> [What is being asked] Your whole reply should be the lines from the one that contains "(429, 161) = (415, 295): green" through the last line of the listing, copied exactly.

> [Collected data]

★ ★ ★

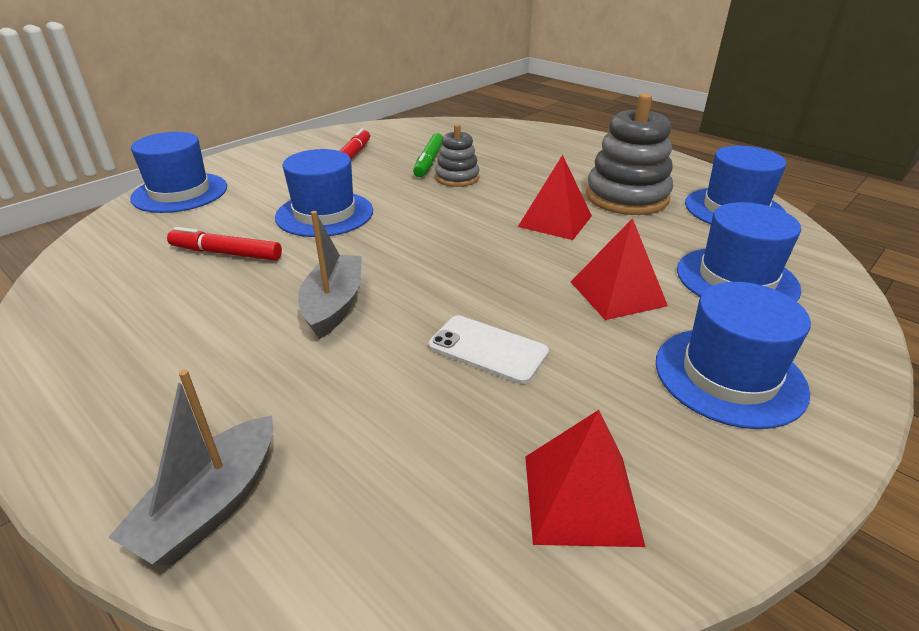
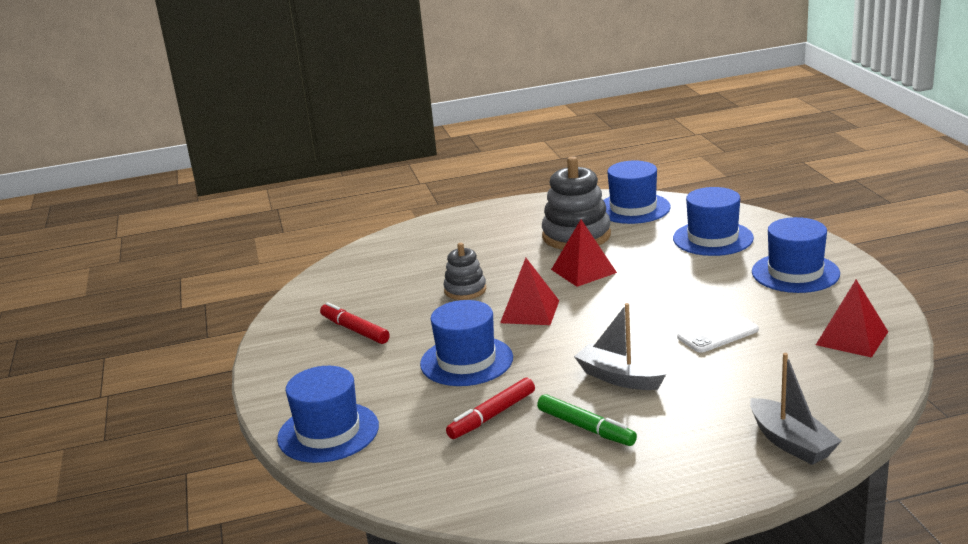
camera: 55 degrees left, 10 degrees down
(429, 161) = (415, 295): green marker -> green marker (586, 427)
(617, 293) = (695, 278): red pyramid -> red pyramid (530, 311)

★ ★ ★

> [Task solution]
(429, 161) = (415, 295): green marker -> green marker (586, 427)
(617, 293) = (695, 278): red pyramid -> red pyramid (530, 311)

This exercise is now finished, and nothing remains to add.